Apart from the pictures, which must be omitted, restate the data exactly.

━━ SOURCE RECORDS ━━

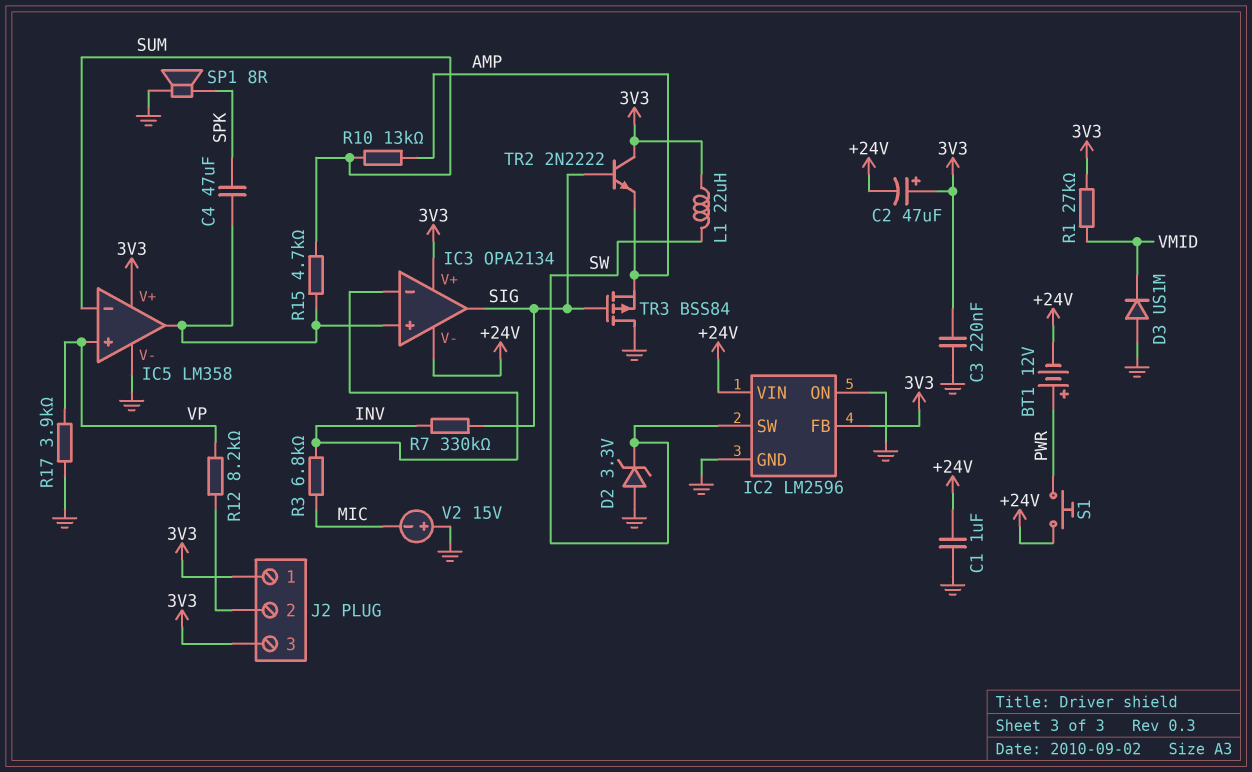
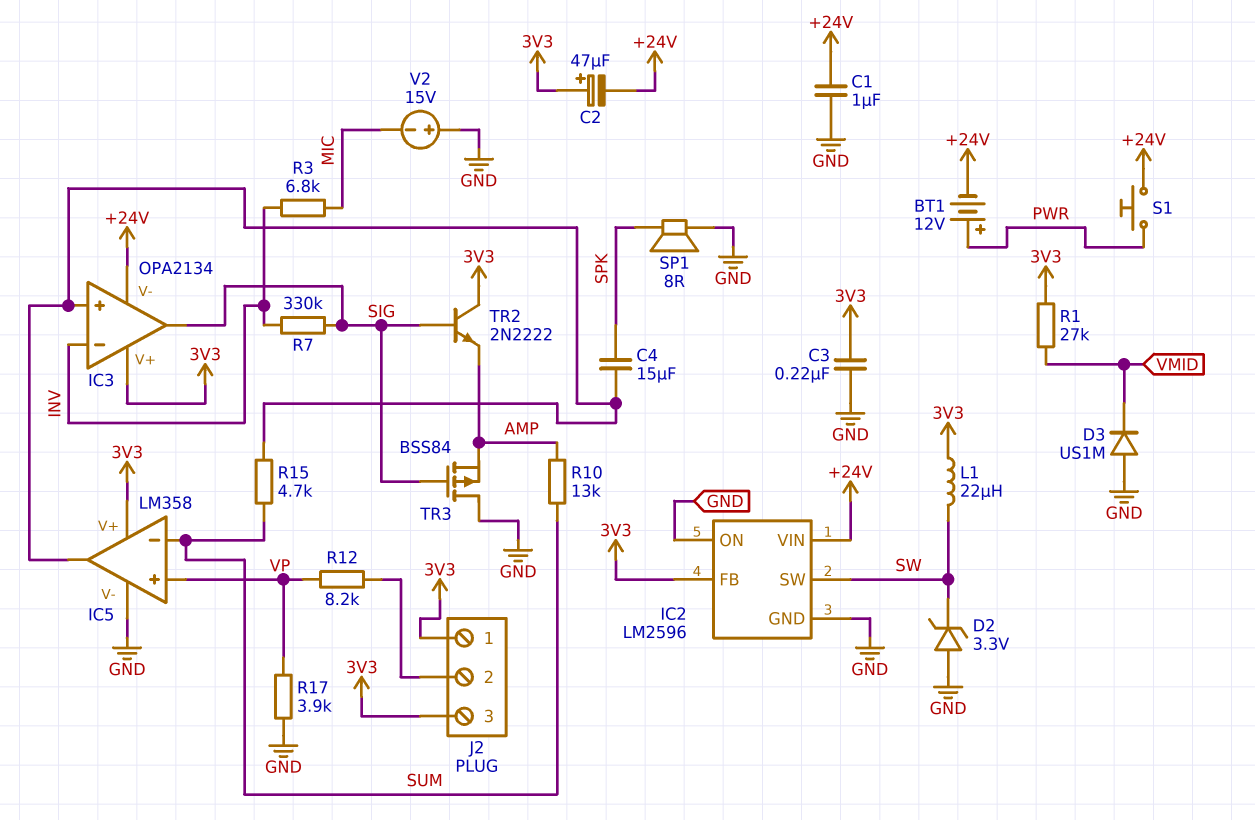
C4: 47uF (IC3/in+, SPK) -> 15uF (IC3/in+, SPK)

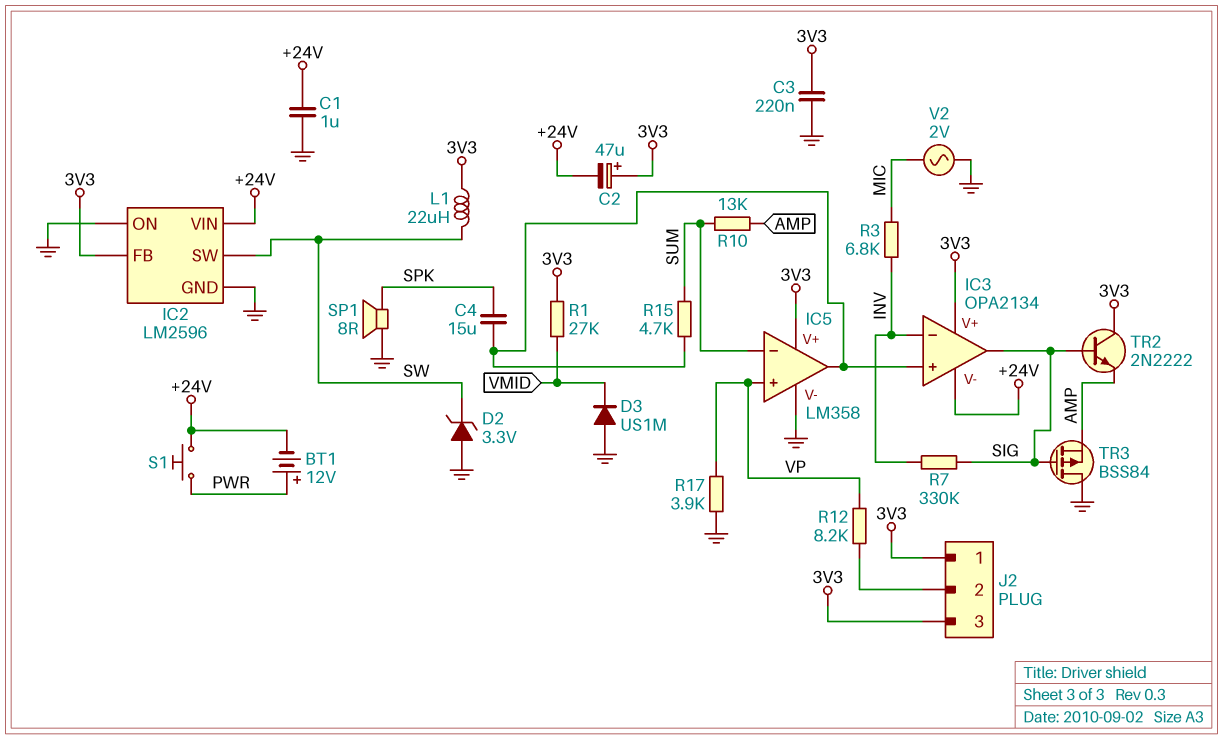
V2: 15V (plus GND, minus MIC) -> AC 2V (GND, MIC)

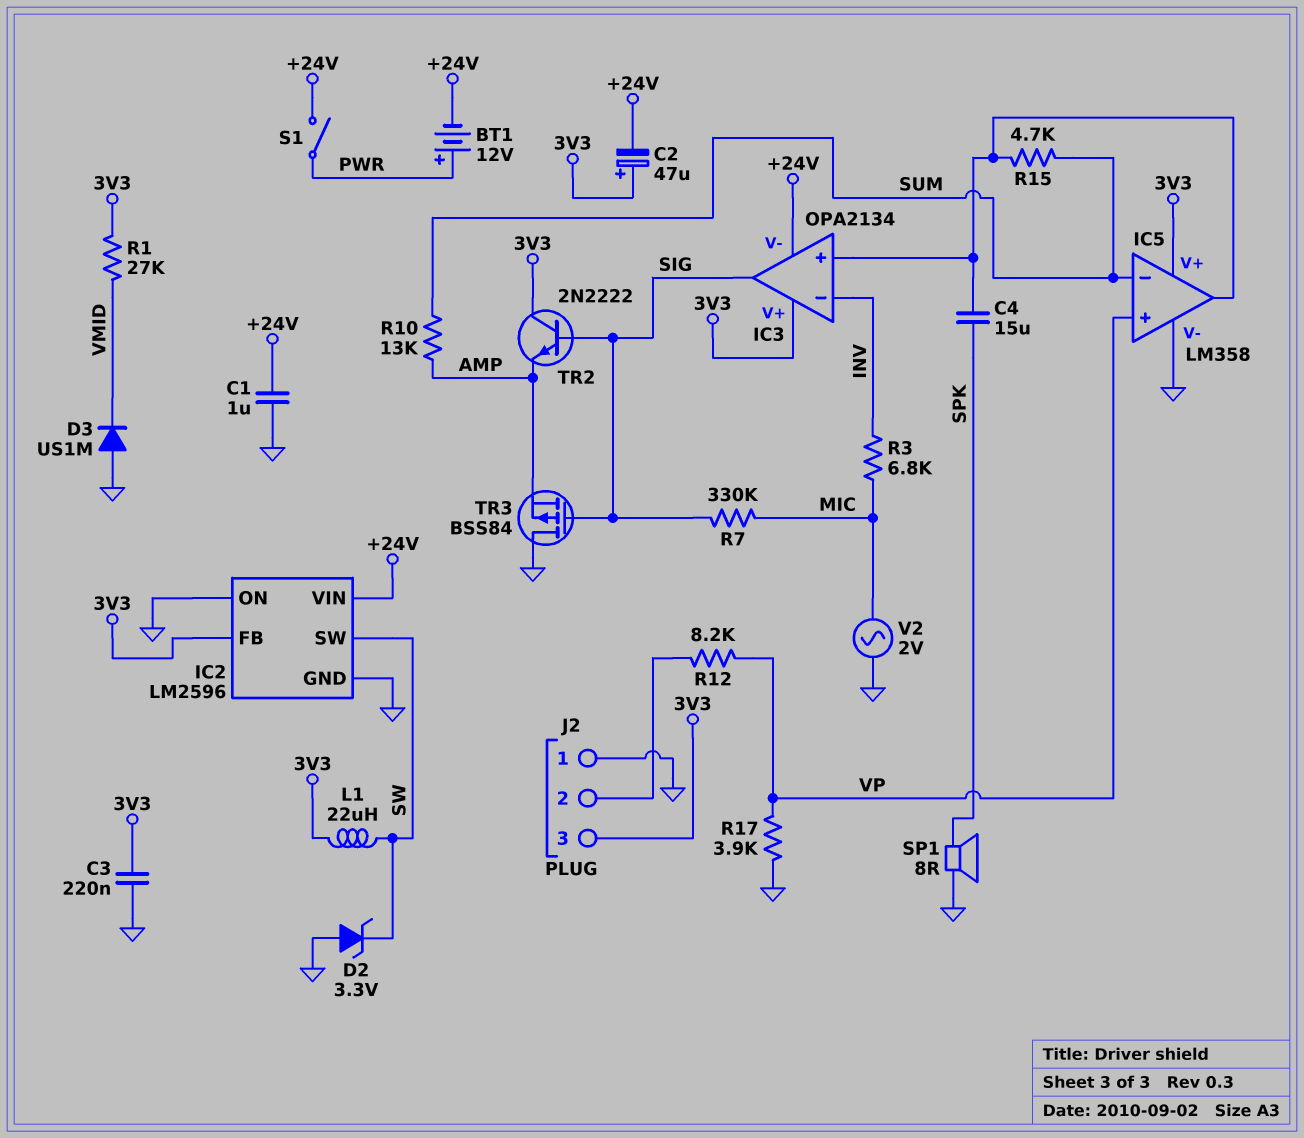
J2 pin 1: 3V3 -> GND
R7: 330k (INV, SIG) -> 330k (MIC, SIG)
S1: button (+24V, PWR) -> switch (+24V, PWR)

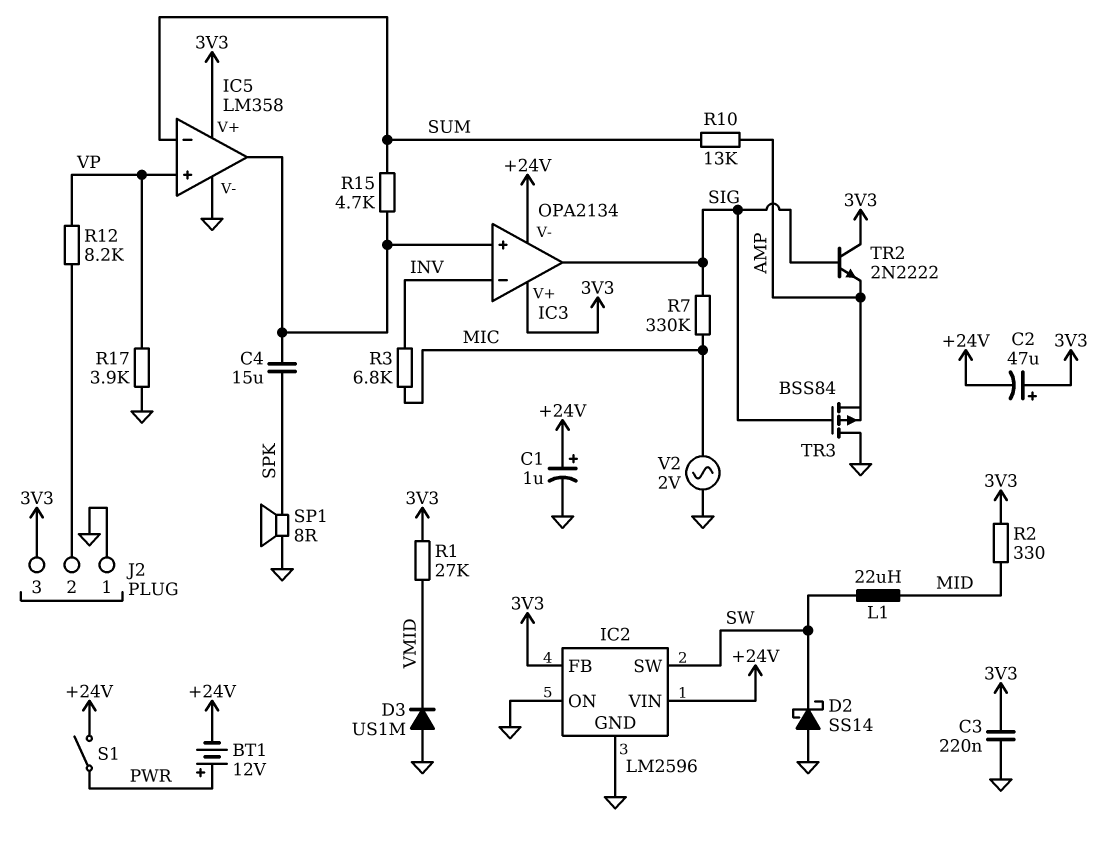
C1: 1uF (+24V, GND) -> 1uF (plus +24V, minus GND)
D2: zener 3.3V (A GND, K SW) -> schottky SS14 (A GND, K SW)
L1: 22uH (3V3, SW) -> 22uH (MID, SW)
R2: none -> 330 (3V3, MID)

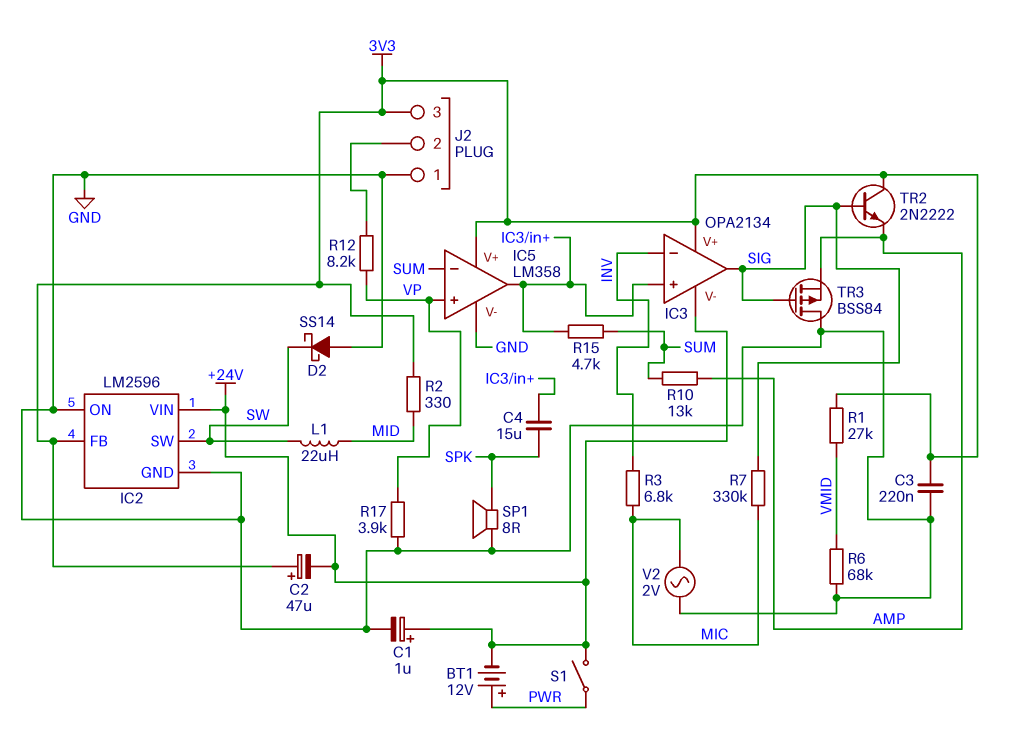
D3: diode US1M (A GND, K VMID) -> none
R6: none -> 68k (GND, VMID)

━━━

## OUTPUT
C4: 47uF (IC3/in+, SPK) -> 15uF (IC3/in+, SPK)

V2: 15V (plus GND, minus MIC) -> AC 2V (GND, MIC)

J2 pin 1: 3V3 -> GND
R7: 330k (INV, SIG) -> 330k (MIC, SIG)
S1: button (+24V, PWR) -> switch (+24V, PWR)

C1: 1uF (+24V, GND) -> 1uF (plus +24V, minus GND)
D2: zener 3.3V (A GND, K SW) -> schottky SS14 (A GND, K SW)
L1: 22uH (3V3, SW) -> 22uH (MID, SW)
R2: none -> 330 (3V3, MID)

D3: diode US1M (A GND, K VMID) -> none
R6: none -> 68k (GND, VMID)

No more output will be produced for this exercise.